(The problem)
Put the entries into a Markdown table with the columns n and Line, one row per line, starting at the line that contains "cyan line: moved 6 px left" and ending at the line that contains "pink star: rotated 9 degrees clockwise". Skip blank lines and leave the pictures out of the answer.

(Material shown)
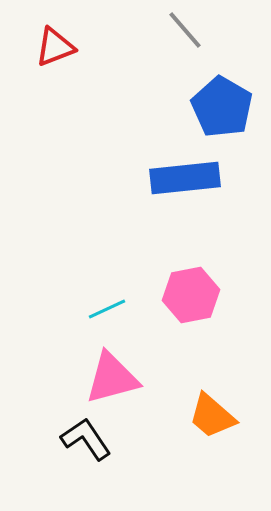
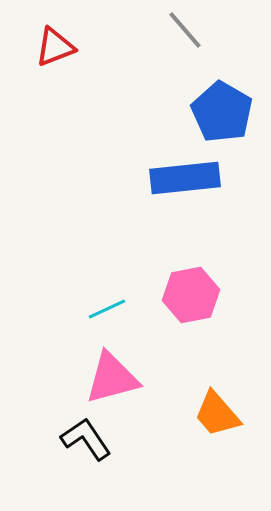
blue pentagon: moved 5 px down
orange trapezoid: moved 5 px right, 2 px up; rotated 8 degrees clockwise
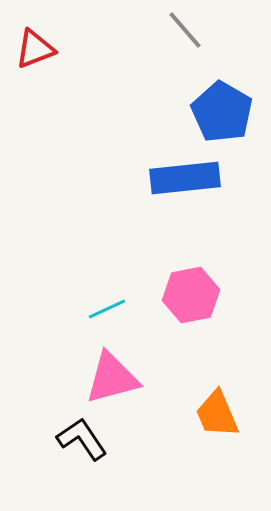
red triangle: moved 20 px left, 2 px down
orange trapezoid: rotated 18 degrees clockwise
black L-shape: moved 4 px left
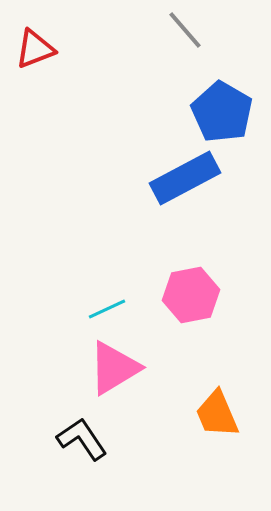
blue rectangle: rotated 22 degrees counterclockwise
pink triangle: moved 2 px right, 10 px up; rotated 16 degrees counterclockwise
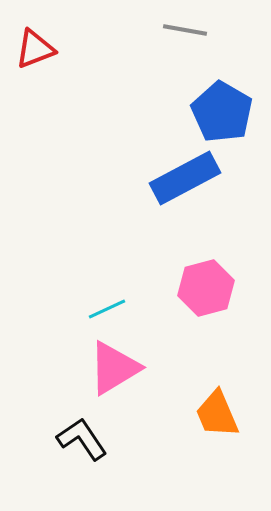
gray line: rotated 39 degrees counterclockwise
pink hexagon: moved 15 px right, 7 px up; rotated 4 degrees counterclockwise
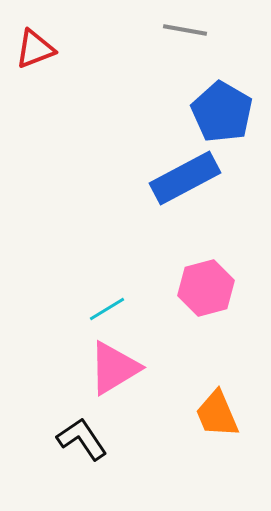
cyan line: rotated 6 degrees counterclockwise
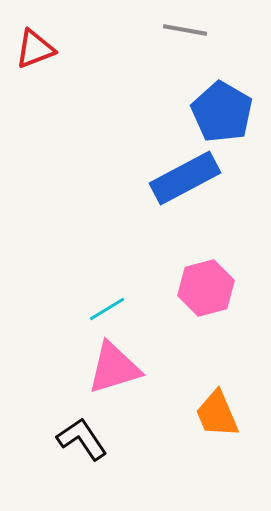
pink triangle: rotated 14 degrees clockwise
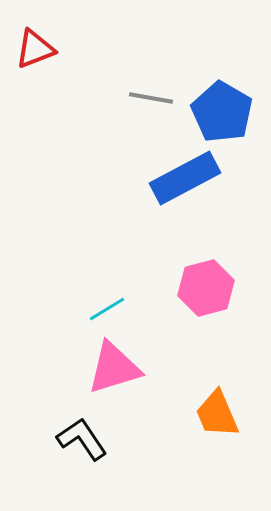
gray line: moved 34 px left, 68 px down
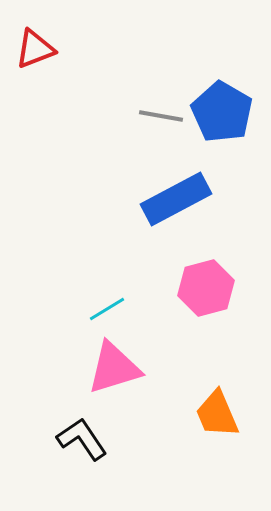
gray line: moved 10 px right, 18 px down
blue rectangle: moved 9 px left, 21 px down
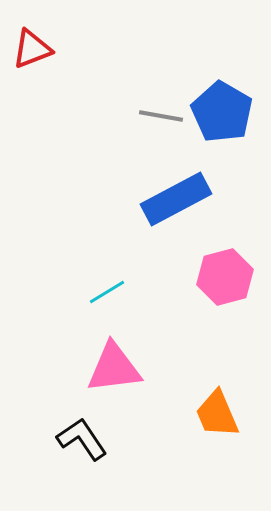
red triangle: moved 3 px left
pink hexagon: moved 19 px right, 11 px up
cyan line: moved 17 px up
pink triangle: rotated 10 degrees clockwise
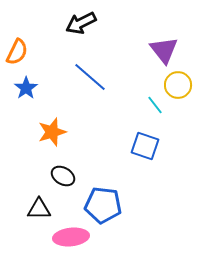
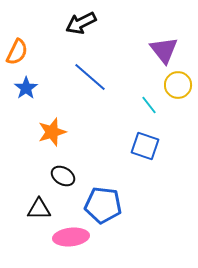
cyan line: moved 6 px left
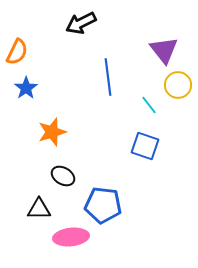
blue line: moved 18 px right; rotated 42 degrees clockwise
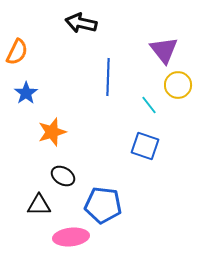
black arrow: rotated 40 degrees clockwise
blue line: rotated 9 degrees clockwise
blue star: moved 5 px down
black triangle: moved 4 px up
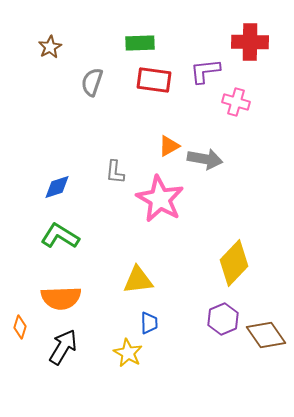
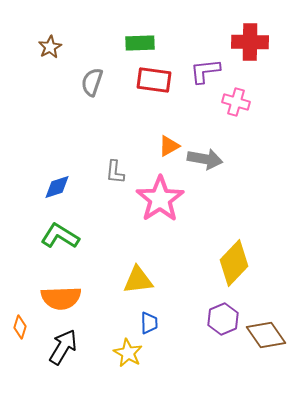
pink star: rotated 9 degrees clockwise
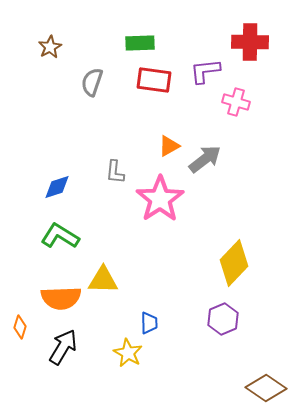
gray arrow: rotated 48 degrees counterclockwise
yellow triangle: moved 35 px left; rotated 8 degrees clockwise
brown diamond: moved 53 px down; rotated 21 degrees counterclockwise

(The answer)
| n | Line |
|---|---|
| 1 | cyan line: moved 6 px left |
| 2 | blue line: moved 18 px right; rotated 42 degrees clockwise |
| 3 | black arrow: rotated 40 degrees clockwise |
| 4 | blue line: rotated 9 degrees clockwise |
| 5 | blue star: moved 5 px down |
| 6 | black triangle: moved 4 px up |
| 7 | pink star: rotated 9 degrees clockwise |